> Description of the task:
Looking at the listing below, retype exactly the lines starting at the one containing "purple pencil: 0 -> 1" and ending at the one containing "red strawberry: 5 -> 1", both included, and nothing else.

> The data:
================

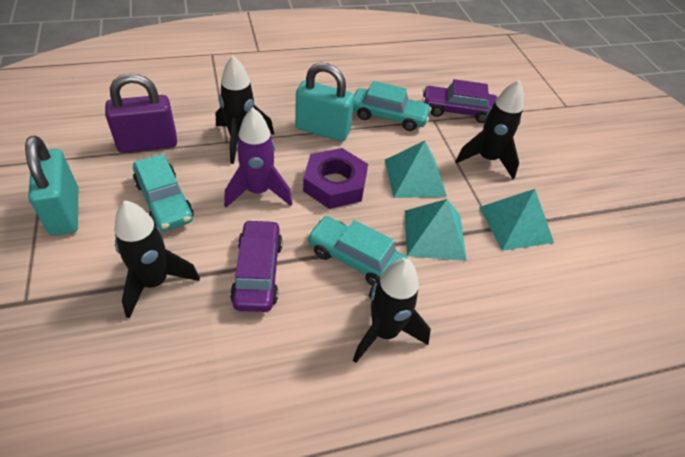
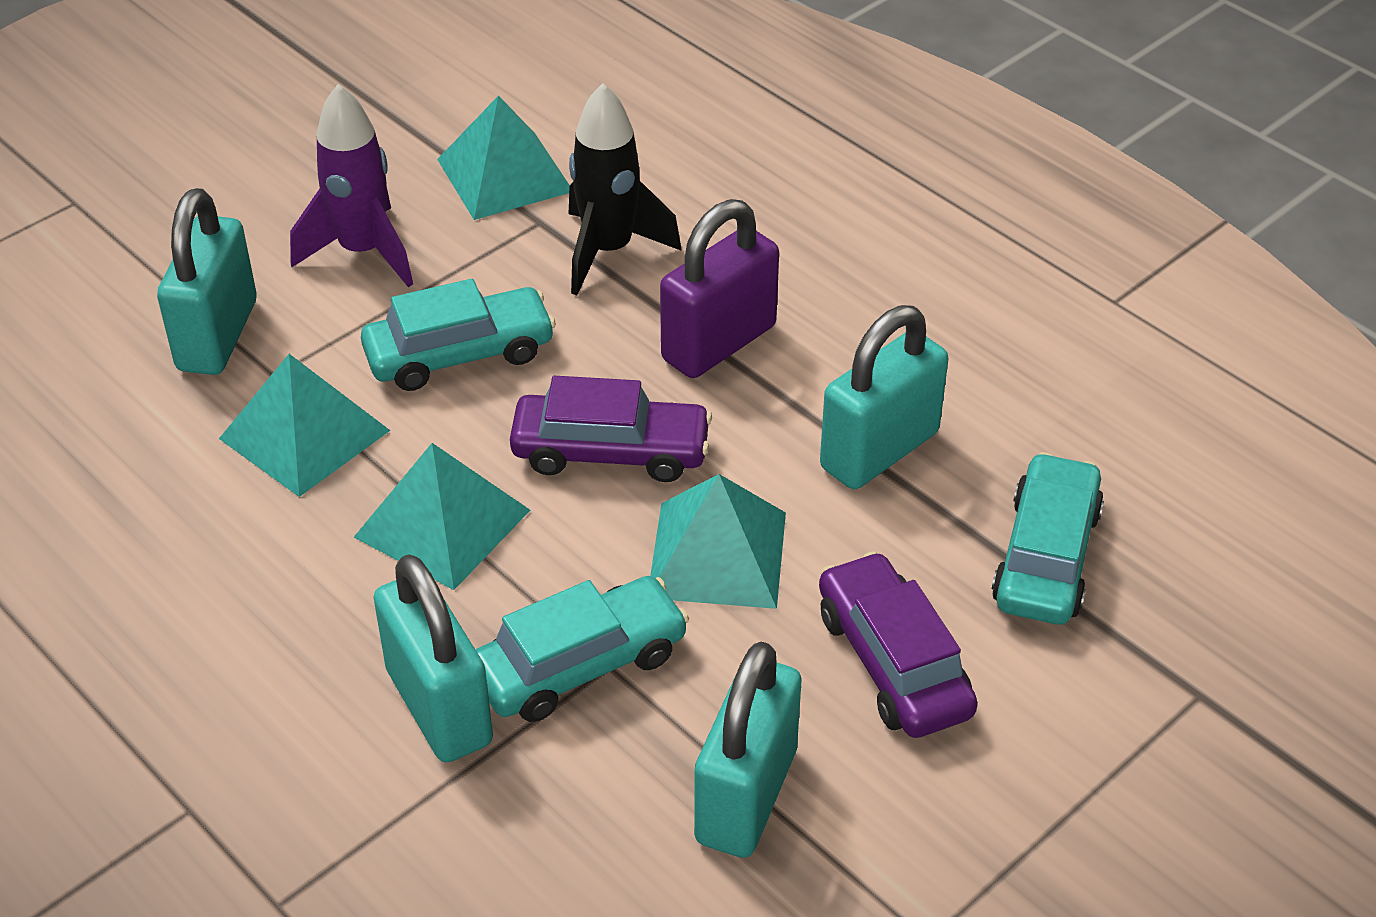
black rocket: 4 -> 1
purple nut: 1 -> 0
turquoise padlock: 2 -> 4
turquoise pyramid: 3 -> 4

================

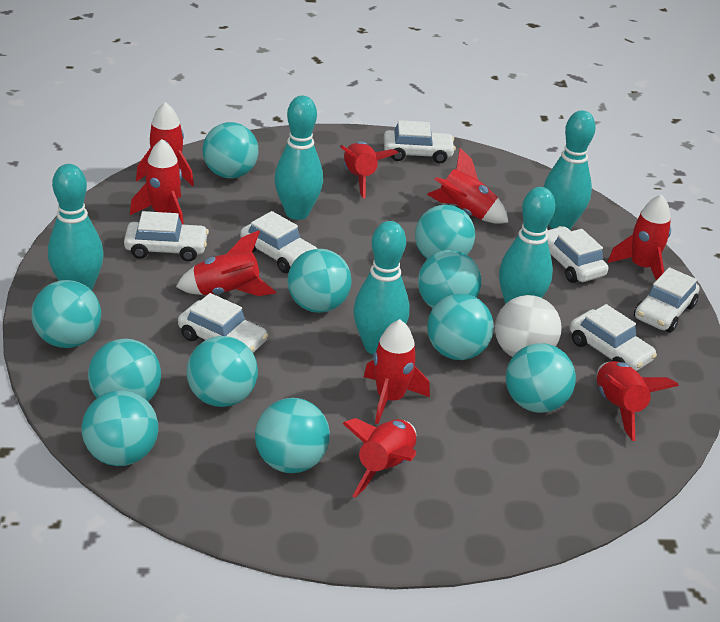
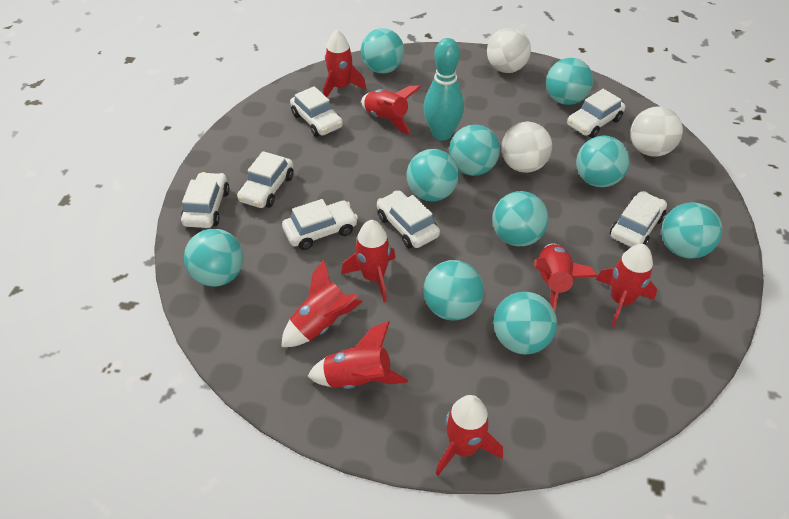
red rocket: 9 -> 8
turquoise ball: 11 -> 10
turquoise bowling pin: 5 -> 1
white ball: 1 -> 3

================

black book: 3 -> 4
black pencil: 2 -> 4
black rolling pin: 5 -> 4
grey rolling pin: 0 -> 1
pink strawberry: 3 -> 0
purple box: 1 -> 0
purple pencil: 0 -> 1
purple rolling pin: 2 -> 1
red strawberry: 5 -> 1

================

> Your response:
purple pencil: 0 -> 1
purple rolling pin: 2 -> 1
red strawberry: 5 -> 1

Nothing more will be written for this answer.